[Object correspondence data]

________________________

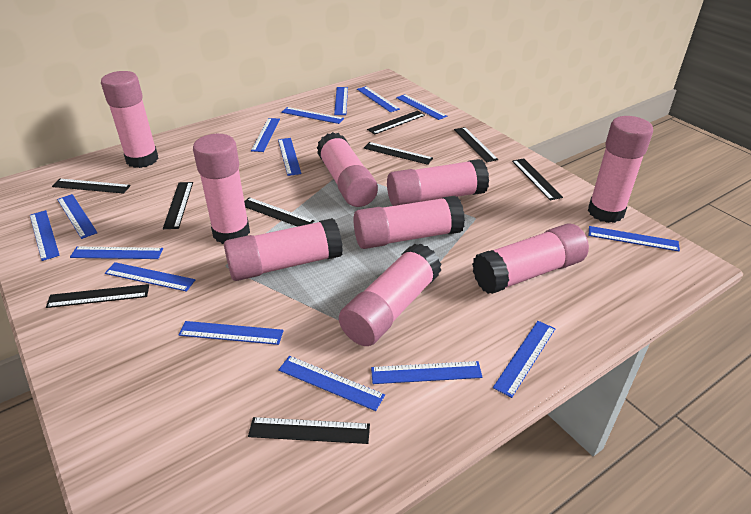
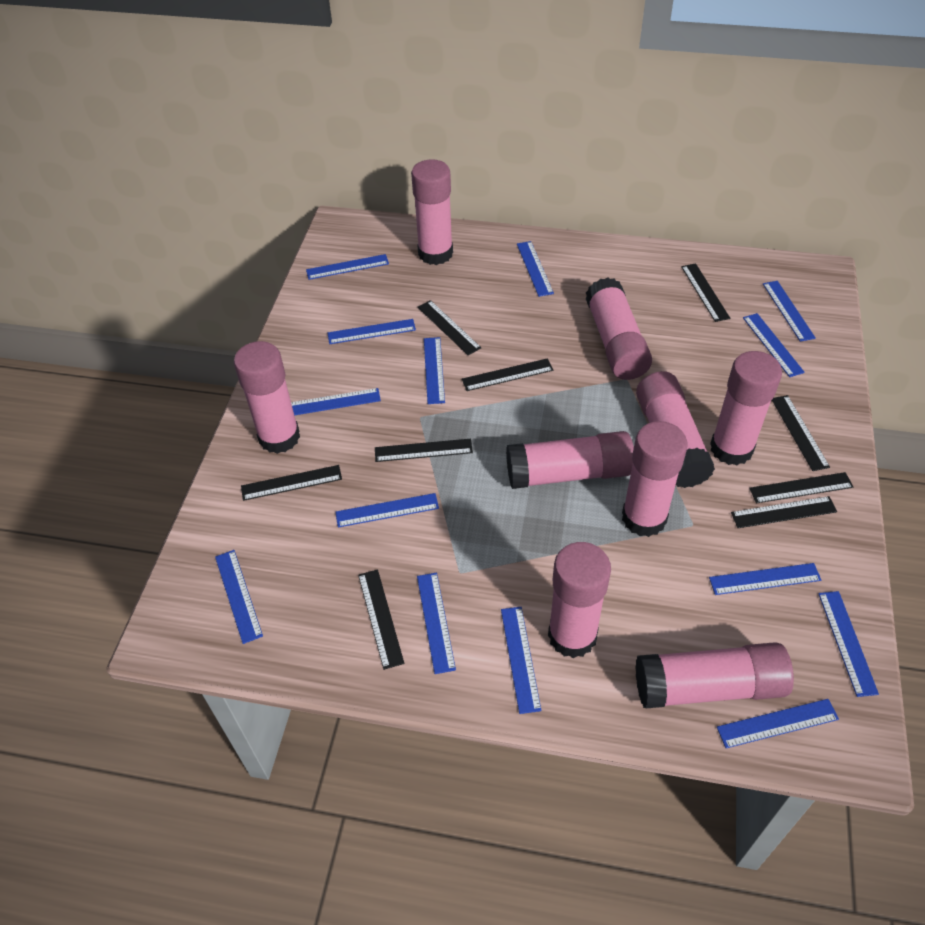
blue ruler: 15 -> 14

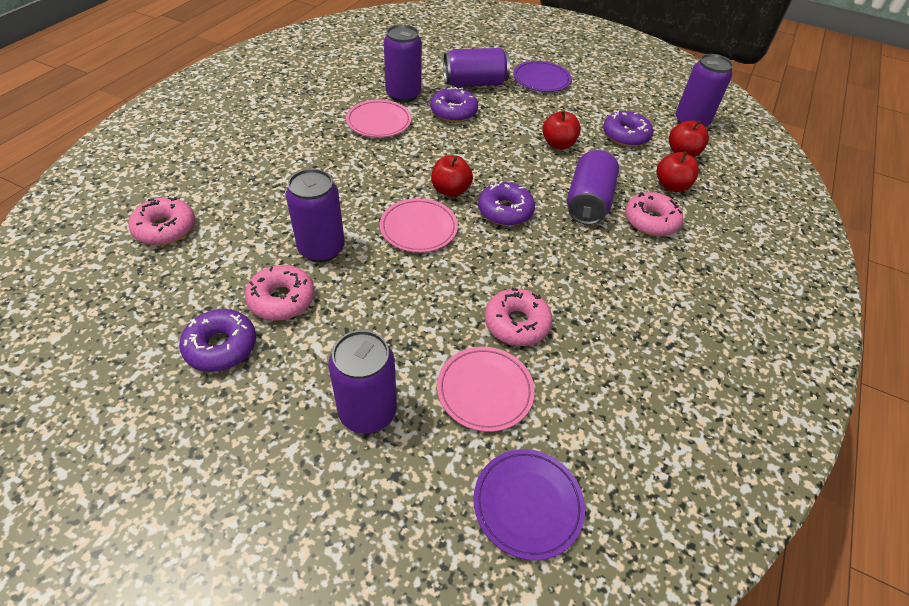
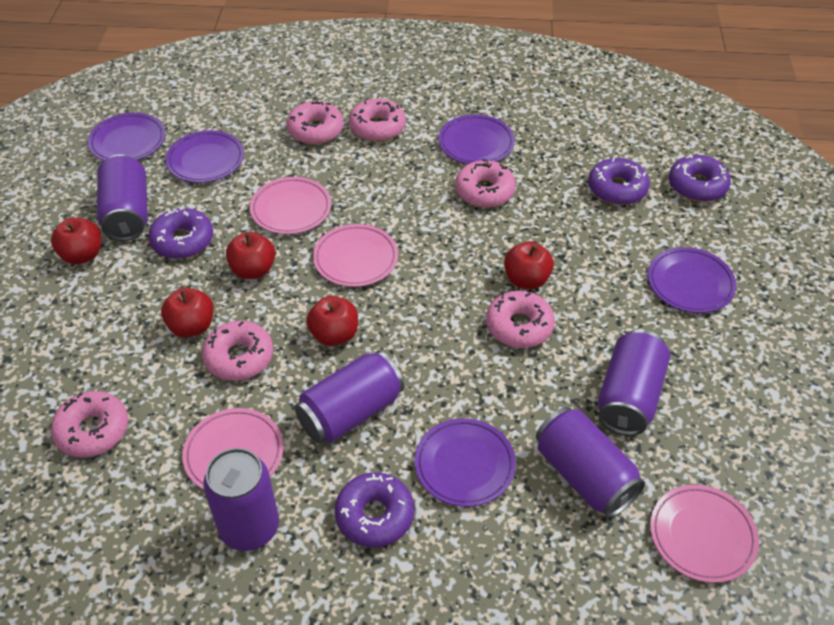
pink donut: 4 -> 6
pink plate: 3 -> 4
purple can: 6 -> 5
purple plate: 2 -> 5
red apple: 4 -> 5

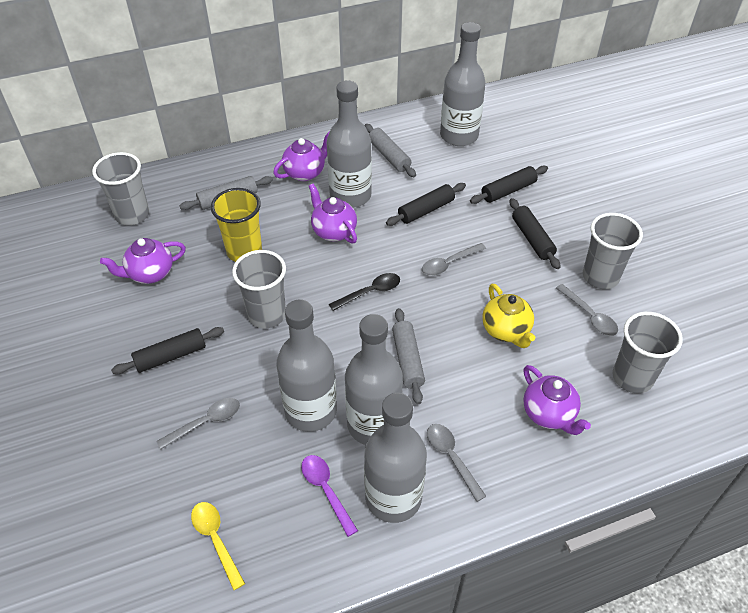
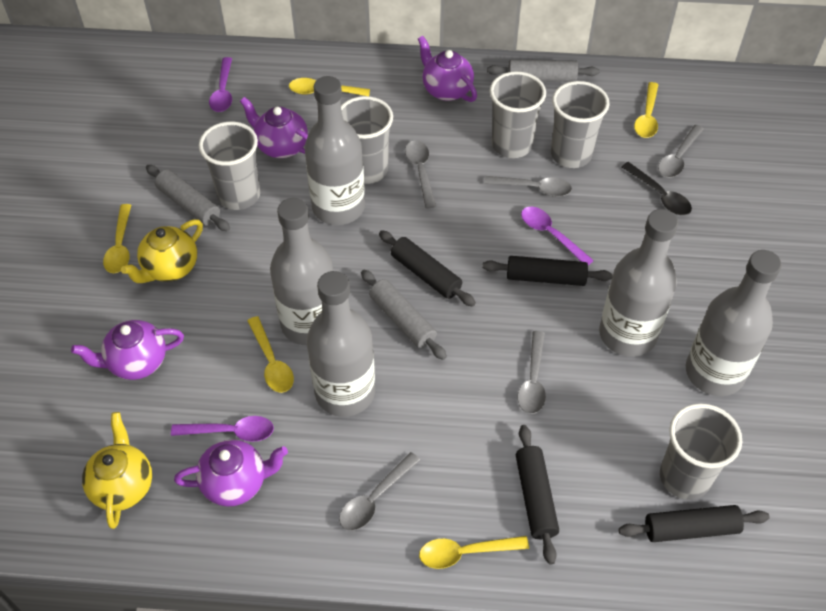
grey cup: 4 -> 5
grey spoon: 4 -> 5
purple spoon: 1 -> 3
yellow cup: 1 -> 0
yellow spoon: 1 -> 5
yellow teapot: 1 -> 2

________________________

TASK PROMPT =
Every entry must be transcribed exactly. Pictures do not belong in the copy.

EXPECTED ANSWER =
blue ruler: 15 -> 14

pink donut: 4 -> 6
pink plate: 3 -> 4
purple can: 6 -> 5
purple plate: 2 -> 5
red apple: 4 -> 5

grey cup: 4 -> 5
grey spoon: 4 -> 5
purple spoon: 1 -> 3
yellow cup: 1 -> 0
yellow spoon: 1 -> 5
yellow teapot: 1 -> 2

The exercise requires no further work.